### [WHAT THE TASK ASKS]
Take the entries below and print only the lines from the one with "none -> green plate F9:F10 level 1" through the one with "none -> brown plate F10 level 1", exactly as they stand, both ends included.
----- SOURCE MATERIAL
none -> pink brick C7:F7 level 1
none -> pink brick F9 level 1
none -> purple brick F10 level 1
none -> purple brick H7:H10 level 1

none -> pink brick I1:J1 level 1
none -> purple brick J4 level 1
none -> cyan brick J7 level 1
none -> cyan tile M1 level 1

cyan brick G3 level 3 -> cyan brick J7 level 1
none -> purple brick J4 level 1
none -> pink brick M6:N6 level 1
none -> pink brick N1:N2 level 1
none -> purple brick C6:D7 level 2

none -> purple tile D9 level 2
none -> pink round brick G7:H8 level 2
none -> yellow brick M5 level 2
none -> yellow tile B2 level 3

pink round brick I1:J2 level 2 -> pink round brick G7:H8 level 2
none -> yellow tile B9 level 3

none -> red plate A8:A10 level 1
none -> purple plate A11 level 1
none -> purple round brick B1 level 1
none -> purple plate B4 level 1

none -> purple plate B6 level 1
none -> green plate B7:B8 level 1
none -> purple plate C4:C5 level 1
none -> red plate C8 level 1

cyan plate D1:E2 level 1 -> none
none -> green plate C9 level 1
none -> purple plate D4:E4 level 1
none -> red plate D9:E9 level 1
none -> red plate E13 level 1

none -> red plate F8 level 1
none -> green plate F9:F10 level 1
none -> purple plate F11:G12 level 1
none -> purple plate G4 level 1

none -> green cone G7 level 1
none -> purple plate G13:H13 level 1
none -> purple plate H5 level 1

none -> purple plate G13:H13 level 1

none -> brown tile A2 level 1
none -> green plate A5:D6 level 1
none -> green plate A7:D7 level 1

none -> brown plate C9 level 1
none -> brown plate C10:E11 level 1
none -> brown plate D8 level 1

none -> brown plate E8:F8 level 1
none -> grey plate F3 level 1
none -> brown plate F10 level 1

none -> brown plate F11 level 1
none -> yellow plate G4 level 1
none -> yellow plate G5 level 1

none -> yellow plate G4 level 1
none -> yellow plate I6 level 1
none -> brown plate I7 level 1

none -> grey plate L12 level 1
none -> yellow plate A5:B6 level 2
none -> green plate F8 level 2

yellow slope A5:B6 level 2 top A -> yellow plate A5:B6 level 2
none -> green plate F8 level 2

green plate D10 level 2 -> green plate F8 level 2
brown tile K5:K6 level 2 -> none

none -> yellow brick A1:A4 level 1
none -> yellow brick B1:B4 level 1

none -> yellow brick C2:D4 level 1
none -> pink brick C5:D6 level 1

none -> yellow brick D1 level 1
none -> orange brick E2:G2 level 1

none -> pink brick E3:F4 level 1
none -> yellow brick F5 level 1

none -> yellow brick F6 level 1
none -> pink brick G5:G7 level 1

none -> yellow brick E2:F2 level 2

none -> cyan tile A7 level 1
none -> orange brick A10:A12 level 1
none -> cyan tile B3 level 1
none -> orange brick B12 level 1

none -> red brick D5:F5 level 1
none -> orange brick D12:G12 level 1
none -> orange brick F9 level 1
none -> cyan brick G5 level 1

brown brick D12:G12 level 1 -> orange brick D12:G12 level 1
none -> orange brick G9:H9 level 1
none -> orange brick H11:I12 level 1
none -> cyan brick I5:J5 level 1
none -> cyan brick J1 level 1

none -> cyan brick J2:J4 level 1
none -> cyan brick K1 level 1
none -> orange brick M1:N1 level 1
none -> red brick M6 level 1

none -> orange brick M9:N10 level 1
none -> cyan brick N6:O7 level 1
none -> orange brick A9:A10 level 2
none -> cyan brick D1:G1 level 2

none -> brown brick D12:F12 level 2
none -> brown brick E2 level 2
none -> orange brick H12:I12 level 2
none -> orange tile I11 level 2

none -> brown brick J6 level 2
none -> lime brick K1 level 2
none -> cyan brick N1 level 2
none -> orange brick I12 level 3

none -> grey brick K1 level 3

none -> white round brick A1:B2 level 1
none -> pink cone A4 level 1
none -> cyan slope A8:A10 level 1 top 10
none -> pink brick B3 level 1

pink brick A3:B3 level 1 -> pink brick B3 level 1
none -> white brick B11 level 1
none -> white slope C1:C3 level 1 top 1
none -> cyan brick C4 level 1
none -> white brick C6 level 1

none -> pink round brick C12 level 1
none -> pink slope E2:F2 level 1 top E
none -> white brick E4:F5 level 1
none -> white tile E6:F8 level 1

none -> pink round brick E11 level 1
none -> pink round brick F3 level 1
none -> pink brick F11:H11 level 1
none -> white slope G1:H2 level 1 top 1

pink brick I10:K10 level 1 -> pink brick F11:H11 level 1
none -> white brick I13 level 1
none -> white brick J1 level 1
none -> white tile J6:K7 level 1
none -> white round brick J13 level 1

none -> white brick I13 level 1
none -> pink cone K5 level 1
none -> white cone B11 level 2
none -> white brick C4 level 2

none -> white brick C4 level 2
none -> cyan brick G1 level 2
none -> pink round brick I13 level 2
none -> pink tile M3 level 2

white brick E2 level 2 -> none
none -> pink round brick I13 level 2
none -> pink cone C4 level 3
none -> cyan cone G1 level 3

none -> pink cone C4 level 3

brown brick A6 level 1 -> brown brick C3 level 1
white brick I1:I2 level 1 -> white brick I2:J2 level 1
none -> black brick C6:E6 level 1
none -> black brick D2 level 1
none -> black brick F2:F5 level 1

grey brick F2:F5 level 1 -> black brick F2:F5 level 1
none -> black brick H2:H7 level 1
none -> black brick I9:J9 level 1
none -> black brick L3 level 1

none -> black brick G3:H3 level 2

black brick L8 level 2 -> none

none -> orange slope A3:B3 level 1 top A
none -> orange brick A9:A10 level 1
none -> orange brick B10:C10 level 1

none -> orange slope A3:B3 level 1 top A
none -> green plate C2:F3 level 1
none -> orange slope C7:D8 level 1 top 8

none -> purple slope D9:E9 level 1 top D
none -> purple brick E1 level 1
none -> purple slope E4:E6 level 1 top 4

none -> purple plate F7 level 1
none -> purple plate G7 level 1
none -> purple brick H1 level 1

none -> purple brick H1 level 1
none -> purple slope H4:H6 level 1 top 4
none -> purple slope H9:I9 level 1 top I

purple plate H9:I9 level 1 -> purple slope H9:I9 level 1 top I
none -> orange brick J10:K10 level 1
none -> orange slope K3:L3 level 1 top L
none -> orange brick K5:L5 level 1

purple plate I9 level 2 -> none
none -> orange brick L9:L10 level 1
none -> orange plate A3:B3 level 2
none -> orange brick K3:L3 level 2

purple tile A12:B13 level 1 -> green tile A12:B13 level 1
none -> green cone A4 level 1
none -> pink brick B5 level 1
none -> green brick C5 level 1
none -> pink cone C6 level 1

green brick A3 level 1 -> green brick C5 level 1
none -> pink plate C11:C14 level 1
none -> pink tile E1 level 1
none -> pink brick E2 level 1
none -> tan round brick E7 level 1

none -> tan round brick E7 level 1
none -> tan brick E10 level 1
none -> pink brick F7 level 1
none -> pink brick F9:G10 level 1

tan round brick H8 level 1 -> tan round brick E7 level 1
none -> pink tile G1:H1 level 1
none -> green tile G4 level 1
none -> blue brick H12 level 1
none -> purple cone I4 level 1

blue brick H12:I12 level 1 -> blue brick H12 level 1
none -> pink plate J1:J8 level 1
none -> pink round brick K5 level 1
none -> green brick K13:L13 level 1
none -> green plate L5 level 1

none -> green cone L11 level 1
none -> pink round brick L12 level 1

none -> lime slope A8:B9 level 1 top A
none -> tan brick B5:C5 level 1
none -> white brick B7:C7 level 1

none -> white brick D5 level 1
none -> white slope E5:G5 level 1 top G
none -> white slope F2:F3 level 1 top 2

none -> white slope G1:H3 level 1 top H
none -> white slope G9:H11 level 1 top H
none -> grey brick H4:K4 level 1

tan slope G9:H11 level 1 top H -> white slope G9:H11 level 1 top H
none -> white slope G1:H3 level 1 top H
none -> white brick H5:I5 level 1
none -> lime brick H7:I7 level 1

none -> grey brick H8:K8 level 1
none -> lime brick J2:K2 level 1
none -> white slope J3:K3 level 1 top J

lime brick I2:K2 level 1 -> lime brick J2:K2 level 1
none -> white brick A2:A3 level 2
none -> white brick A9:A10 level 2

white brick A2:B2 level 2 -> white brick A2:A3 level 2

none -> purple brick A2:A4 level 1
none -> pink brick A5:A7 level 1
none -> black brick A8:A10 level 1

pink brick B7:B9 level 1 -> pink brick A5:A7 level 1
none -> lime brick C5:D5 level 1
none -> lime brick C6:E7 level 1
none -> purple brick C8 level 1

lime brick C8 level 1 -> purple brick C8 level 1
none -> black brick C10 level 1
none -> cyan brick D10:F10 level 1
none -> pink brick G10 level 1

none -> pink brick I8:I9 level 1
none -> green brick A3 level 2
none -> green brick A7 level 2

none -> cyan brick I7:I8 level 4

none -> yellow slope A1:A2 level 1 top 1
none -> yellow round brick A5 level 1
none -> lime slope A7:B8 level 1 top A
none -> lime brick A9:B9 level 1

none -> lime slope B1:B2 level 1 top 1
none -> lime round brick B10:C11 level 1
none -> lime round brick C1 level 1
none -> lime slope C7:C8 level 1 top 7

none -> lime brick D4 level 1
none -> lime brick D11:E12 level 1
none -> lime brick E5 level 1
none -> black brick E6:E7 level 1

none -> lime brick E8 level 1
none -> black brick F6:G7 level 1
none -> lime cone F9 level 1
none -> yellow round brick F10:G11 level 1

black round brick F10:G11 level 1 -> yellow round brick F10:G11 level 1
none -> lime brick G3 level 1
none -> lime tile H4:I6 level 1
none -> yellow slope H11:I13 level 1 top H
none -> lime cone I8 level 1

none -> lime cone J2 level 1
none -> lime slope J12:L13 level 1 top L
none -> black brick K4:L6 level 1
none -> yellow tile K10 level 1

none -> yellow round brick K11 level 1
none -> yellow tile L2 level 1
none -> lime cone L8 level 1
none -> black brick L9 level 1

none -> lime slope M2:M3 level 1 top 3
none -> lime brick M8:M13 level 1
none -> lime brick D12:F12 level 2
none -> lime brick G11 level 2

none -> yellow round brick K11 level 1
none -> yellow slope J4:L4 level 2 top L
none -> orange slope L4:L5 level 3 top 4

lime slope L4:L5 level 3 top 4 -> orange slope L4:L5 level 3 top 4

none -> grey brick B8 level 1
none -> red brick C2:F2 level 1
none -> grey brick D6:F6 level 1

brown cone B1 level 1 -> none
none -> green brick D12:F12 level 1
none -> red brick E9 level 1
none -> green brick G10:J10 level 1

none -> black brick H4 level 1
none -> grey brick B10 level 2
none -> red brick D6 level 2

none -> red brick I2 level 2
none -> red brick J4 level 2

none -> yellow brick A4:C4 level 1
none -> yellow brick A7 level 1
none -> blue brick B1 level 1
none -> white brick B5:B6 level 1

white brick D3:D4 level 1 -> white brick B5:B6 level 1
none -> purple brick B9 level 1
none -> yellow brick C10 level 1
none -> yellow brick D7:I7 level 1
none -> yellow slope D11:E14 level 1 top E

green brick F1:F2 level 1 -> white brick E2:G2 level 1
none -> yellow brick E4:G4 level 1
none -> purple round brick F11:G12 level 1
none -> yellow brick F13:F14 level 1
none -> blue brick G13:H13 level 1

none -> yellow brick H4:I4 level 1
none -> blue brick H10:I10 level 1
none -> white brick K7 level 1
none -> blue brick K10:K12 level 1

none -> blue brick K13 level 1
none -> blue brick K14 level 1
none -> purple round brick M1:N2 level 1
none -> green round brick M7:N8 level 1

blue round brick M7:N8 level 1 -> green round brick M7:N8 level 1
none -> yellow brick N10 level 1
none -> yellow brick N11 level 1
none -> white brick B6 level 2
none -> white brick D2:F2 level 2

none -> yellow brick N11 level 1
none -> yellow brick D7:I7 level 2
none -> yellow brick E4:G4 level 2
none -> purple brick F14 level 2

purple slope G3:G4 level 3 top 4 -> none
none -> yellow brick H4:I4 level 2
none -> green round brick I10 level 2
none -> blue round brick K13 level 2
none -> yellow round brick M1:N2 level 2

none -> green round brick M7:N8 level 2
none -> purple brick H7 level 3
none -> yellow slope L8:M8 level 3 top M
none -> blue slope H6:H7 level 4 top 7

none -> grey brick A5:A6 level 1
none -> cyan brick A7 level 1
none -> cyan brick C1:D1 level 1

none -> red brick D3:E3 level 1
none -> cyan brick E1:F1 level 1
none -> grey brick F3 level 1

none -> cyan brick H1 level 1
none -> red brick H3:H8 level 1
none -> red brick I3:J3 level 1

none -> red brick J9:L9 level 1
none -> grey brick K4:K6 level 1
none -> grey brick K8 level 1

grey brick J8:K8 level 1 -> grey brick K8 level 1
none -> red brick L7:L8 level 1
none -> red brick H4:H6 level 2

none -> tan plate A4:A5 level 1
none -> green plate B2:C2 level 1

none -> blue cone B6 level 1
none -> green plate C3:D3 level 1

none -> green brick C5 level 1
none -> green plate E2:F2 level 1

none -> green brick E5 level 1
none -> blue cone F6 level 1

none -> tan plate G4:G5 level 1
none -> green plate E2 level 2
----------
### [SOLUTION TO THIS PROBLEM]
none -> green plate F9:F10 level 1
none -> purple plate F11:G12 level 1
none -> purple plate G4 level 1

none -> green cone G7 level 1
none -> purple plate G13:H13 level 1
none -> purple plate H5 level 1

none -> purple plate G13:H13 level 1

none -> brown tile A2 level 1
none -> green plate A5:D6 level 1
none -> green plate A7:D7 level 1

none -> brown plate C9 level 1
none -> brown plate C10:E11 level 1
none -> brown plate D8 level 1

none -> brown plate E8:F8 level 1
none -> grey plate F3 level 1
none -> brown plate F10 level 1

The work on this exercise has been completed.